Without any of the pictures, print every record below exactly.
[[ EXTRACTED RECORDS, beginning ]]
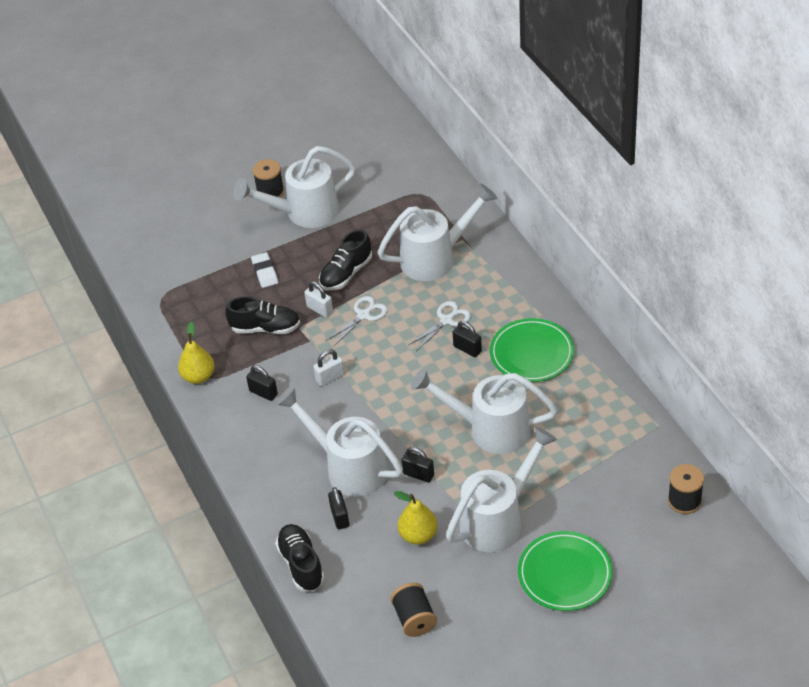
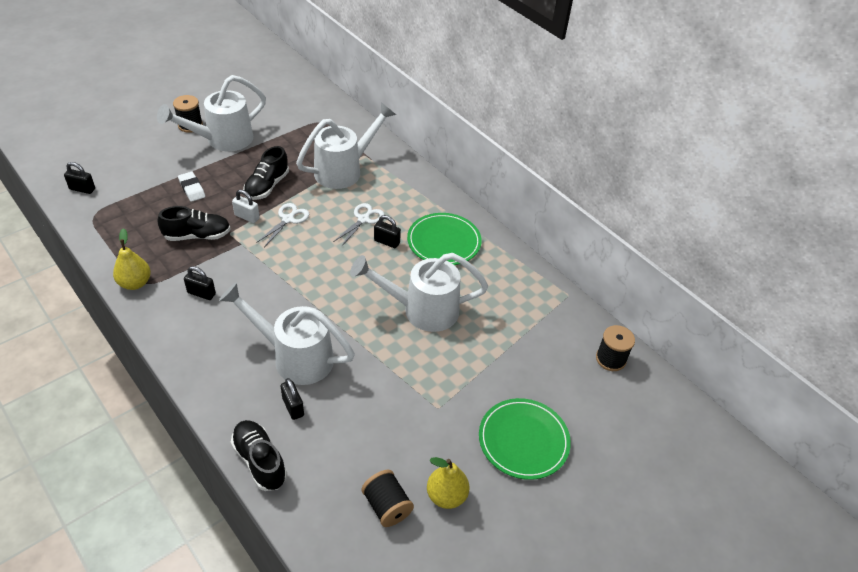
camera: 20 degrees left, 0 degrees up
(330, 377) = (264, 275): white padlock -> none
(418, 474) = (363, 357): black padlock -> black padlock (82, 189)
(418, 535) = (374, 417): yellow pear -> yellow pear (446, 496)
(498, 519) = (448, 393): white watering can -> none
[[ EXTRACTED RECORDS, end ]]
* SOLUTION TO THIS TASK *
camera: 20 degrees left, 0 degrees up
(330, 377) = (264, 275): white padlock -> none
(418, 474) = (363, 357): black padlock -> black padlock (82, 189)
(418, 535) = (374, 417): yellow pear -> yellow pear (446, 496)
(498, 519) = (448, 393): white watering can -> none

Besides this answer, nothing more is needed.